==== DATA PROVIDED ====
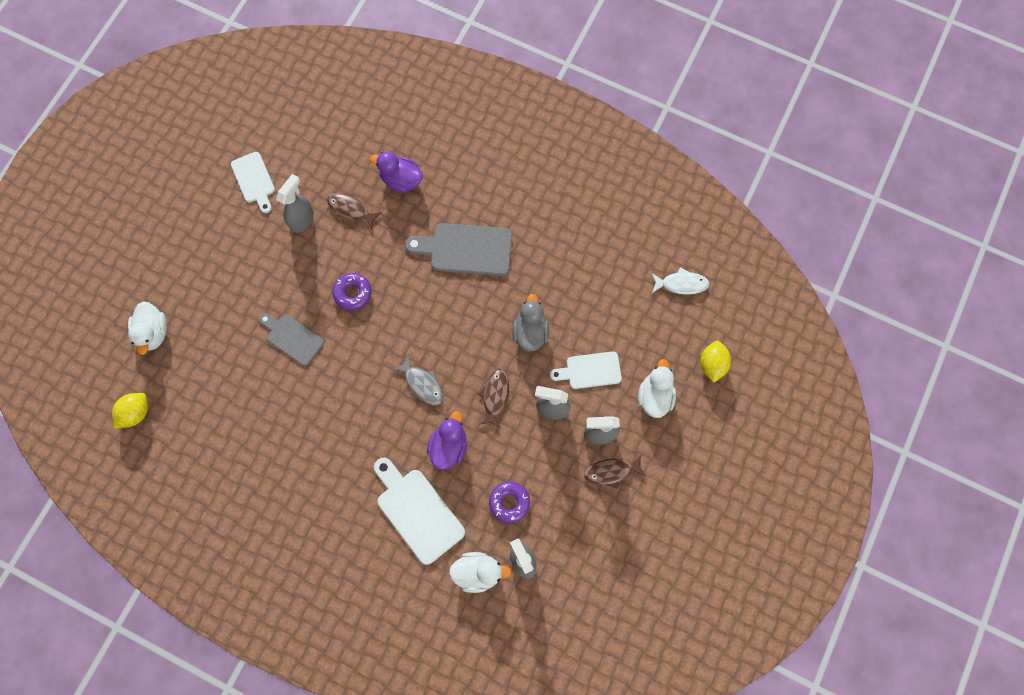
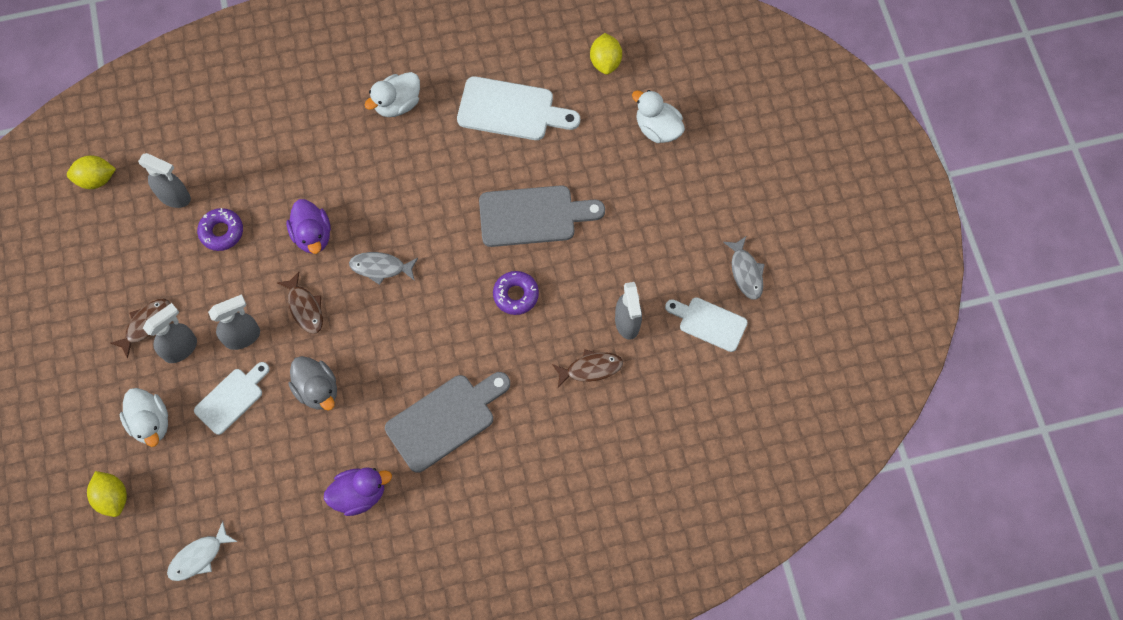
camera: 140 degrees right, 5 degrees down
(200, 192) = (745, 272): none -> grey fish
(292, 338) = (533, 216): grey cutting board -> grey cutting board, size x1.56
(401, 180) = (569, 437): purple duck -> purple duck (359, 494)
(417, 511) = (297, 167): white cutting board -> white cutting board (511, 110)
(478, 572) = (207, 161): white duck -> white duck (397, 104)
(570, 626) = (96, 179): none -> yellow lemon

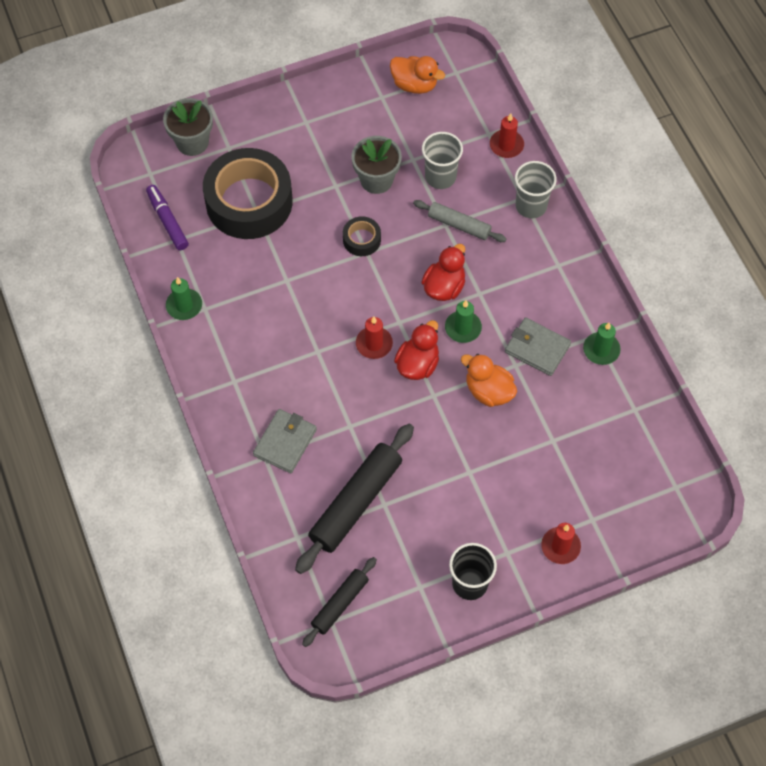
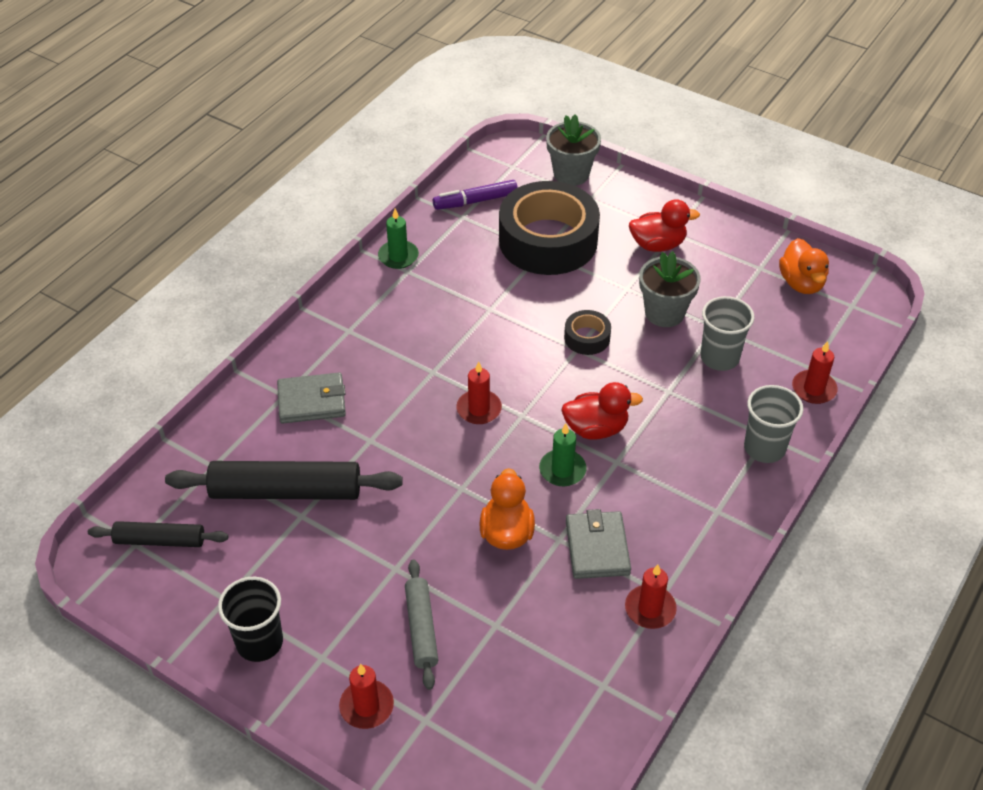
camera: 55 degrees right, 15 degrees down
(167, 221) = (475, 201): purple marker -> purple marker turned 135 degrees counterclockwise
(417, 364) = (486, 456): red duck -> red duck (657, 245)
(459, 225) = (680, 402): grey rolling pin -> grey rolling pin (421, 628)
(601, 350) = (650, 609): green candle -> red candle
====
● **DIRECTIONS**
Give the number of lines in the listing above that hold the string "down", with nothing else.

● **SOLUTION TO THIS PROBLEM**
2